Records supplied

== Segment start ==

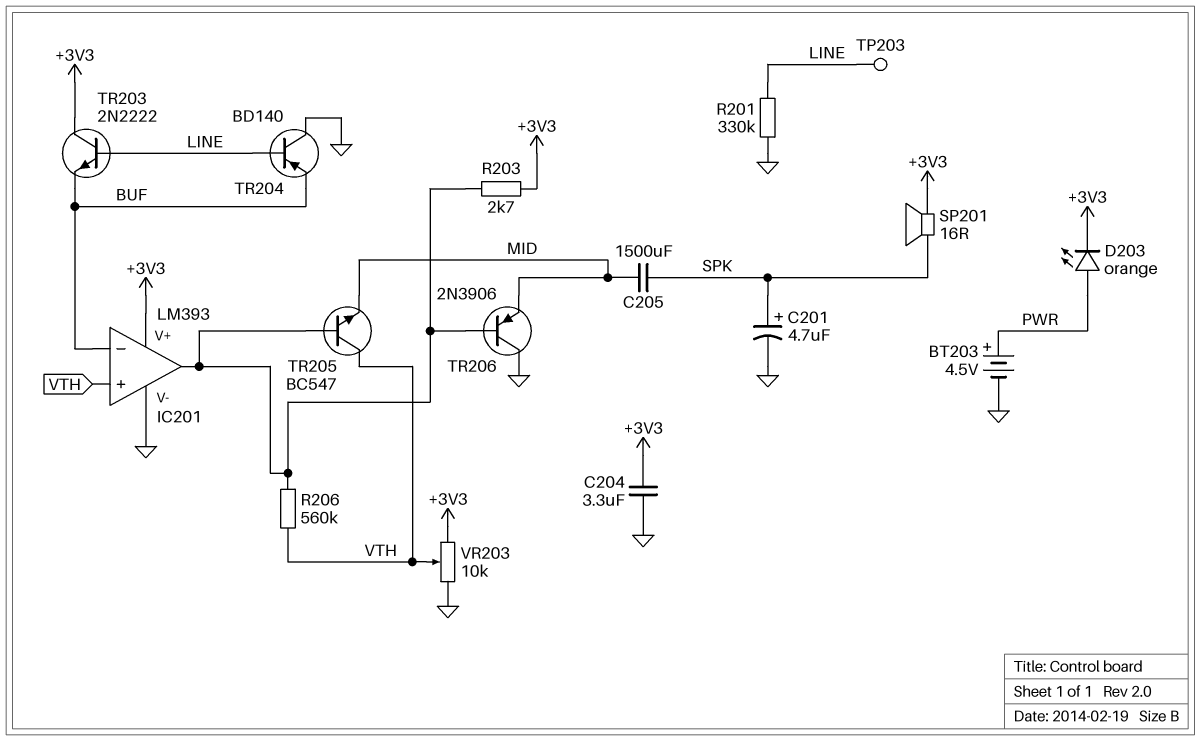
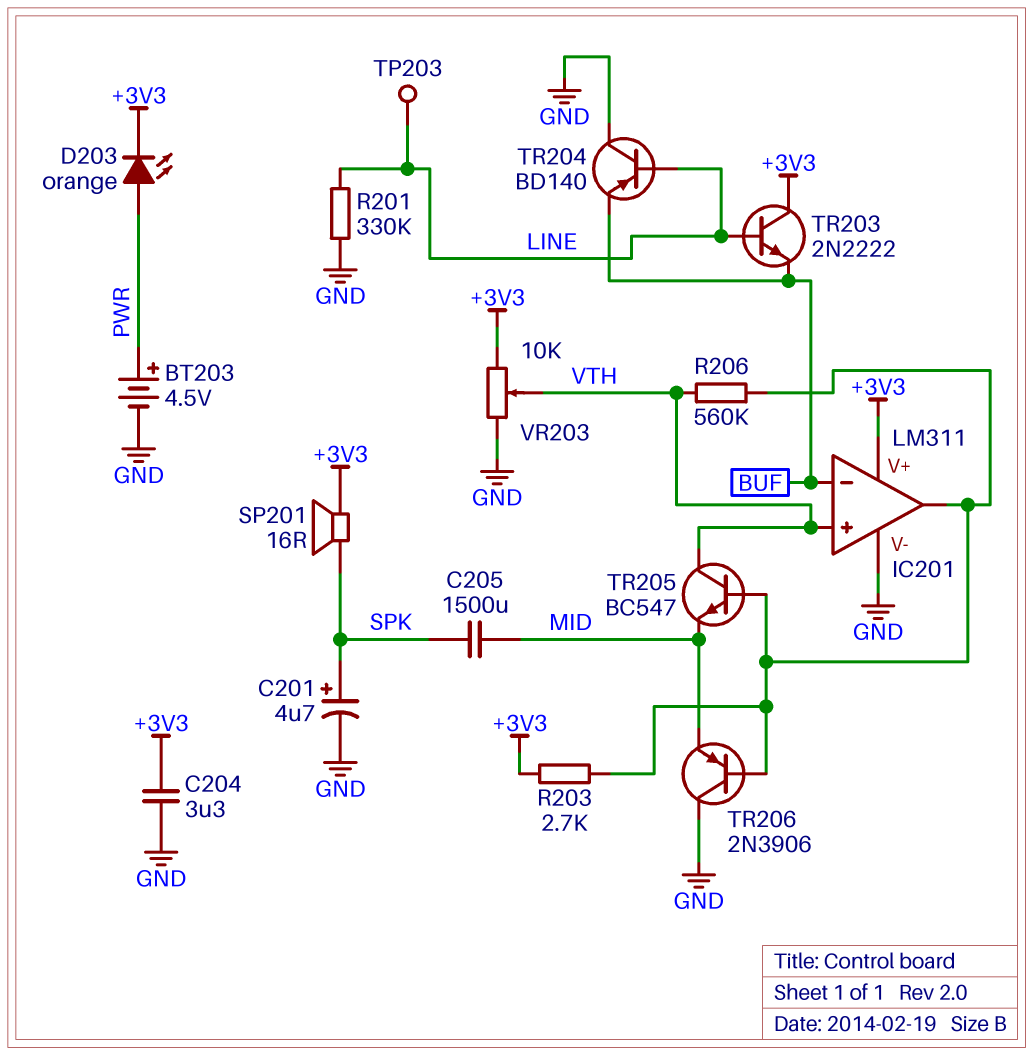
IC201: LM393 -> LM311

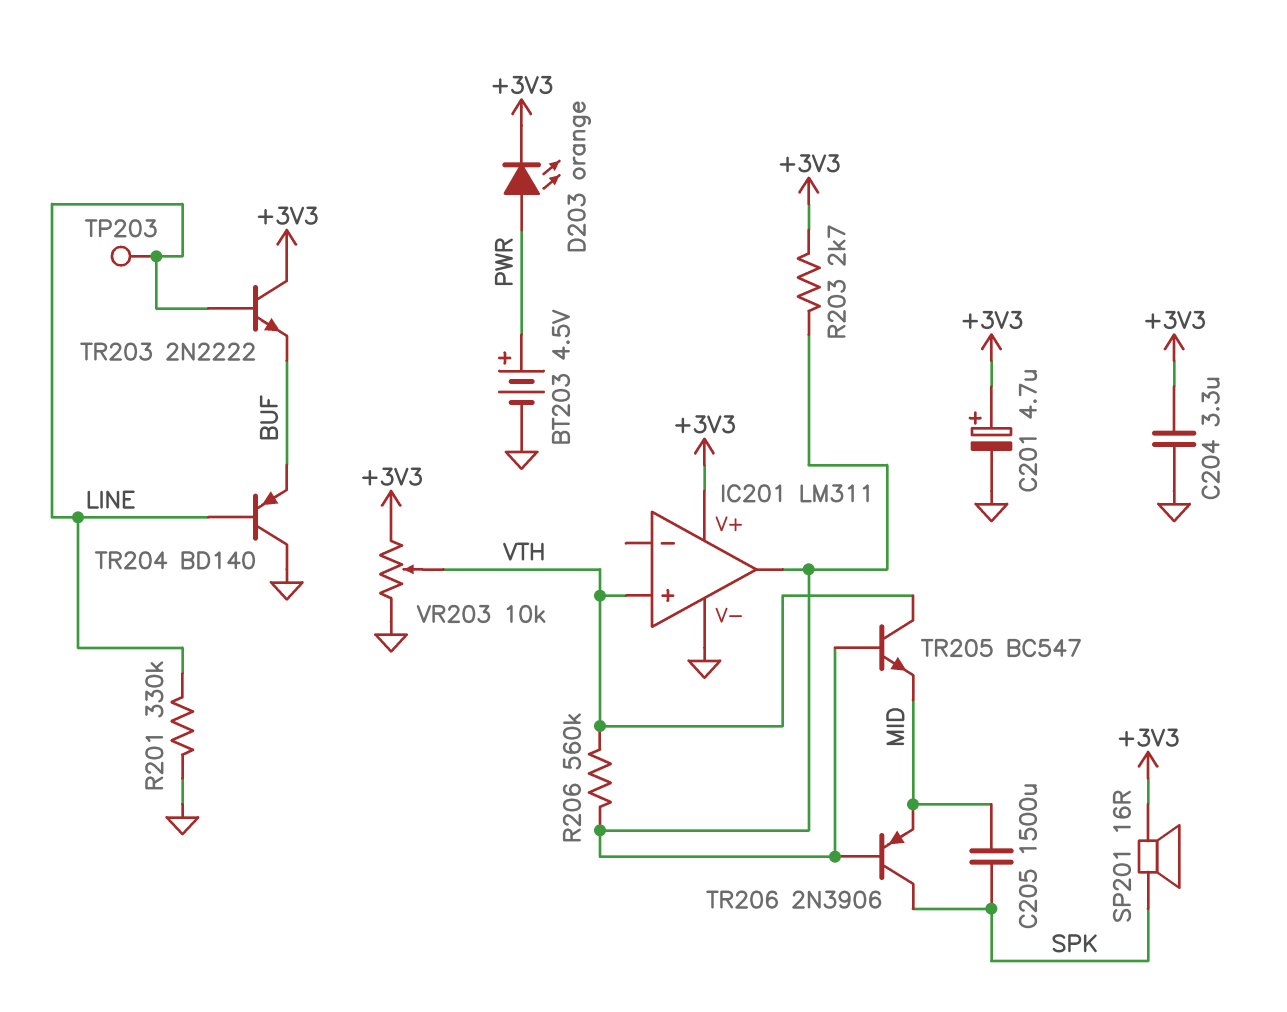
C201: 4.7uF (plus SPK, minus GND) -> 4.7uF (plus +3V3, minus GND)
IC201 pin in-: BUF -> none
TR206: PNP 2N3906 (B IC201/out, C GND, E MID) -> PNP 2N3906 (B IC201/out, C SPK, E MID)

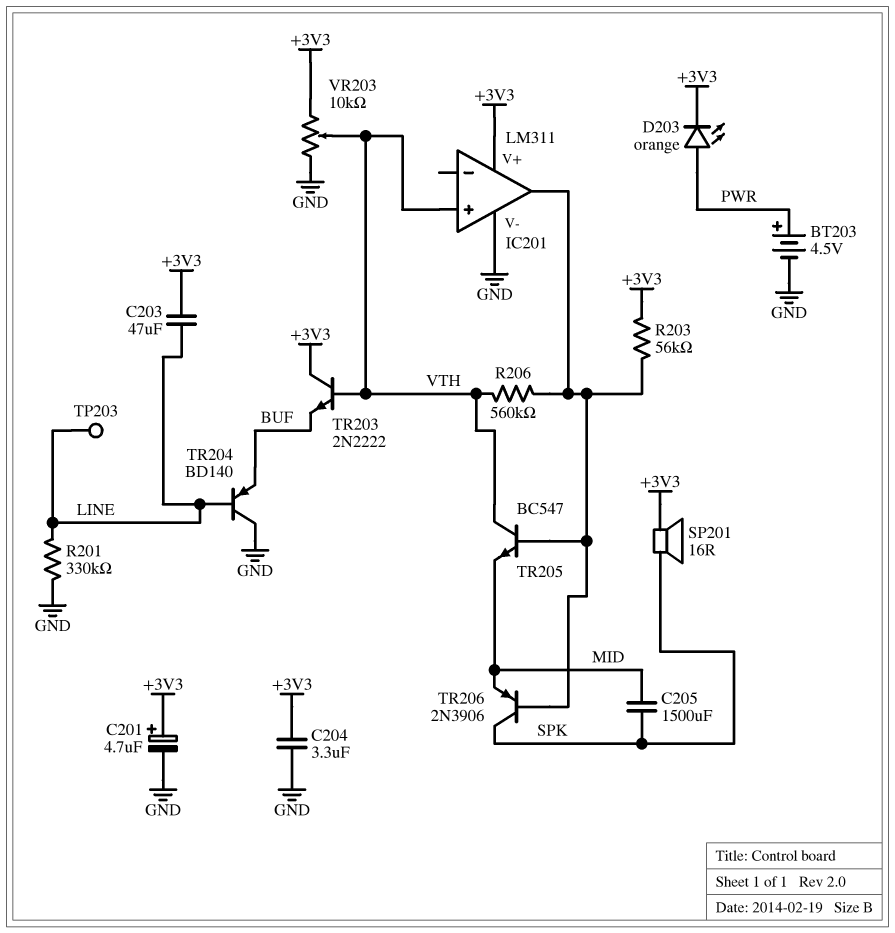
C203: none -> 47uF (+3V3, LINE)
R203: 2.7k (+3V3, IC201/out) -> 56k (+3V3, IC201/out)
TR203: NPN 2N2222 (B LINE, C +3V3, E BUF) -> NPN 2N2222 (B VTH, C +3V3, E BUF)

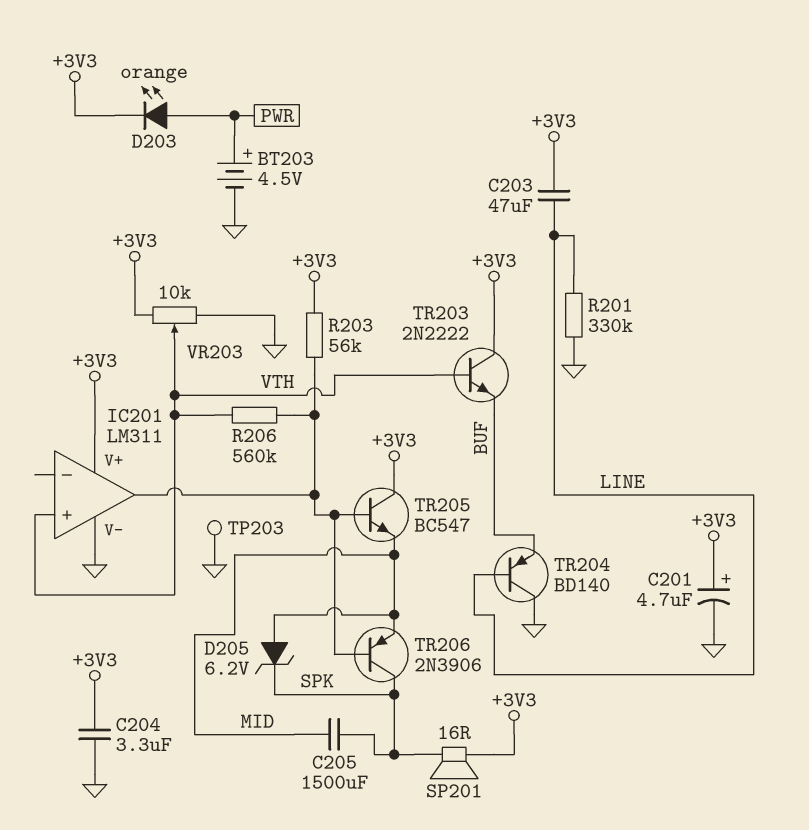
D205: none -> zener 6.2V (A MID, K SPK)
TP203: test point (LINE) -> test point (GND)
TR205: NPN BC547 (B IC201/out, C VTH, E MID) -> NPN BC547 (B IC201/out, C +3V3, E MID)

== Segment end ==

What to produce
Leave out the pictures, then return every line of the data exactly.

Answer below
IC201: LM393 -> LM311

C201: 4.7uF (plus SPK, minus GND) -> 4.7uF (plus +3V3, minus GND)
IC201 pin in-: BUF -> none
TR206: PNP 2N3906 (B IC201/out, C GND, E MID) -> PNP 2N3906 (B IC201/out, C SPK, E MID)

C203: none -> 47uF (+3V3, LINE)
R203: 2.7k (+3V3, IC201/out) -> 56k (+3V3, IC201/out)
TR203: NPN 2N2222 (B LINE, C +3V3, E BUF) -> NPN 2N2222 (B VTH, C +3V3, E BUF)

D205: none -> zener 6.2V (A MID, K SPK)
TP203: test point (LINE) -> test point (GND)
TR205: NPN BC547 (B IC201/out, C VTH, E MID) -> NPN BC547 (B IC201/out, C +3V3, E MID)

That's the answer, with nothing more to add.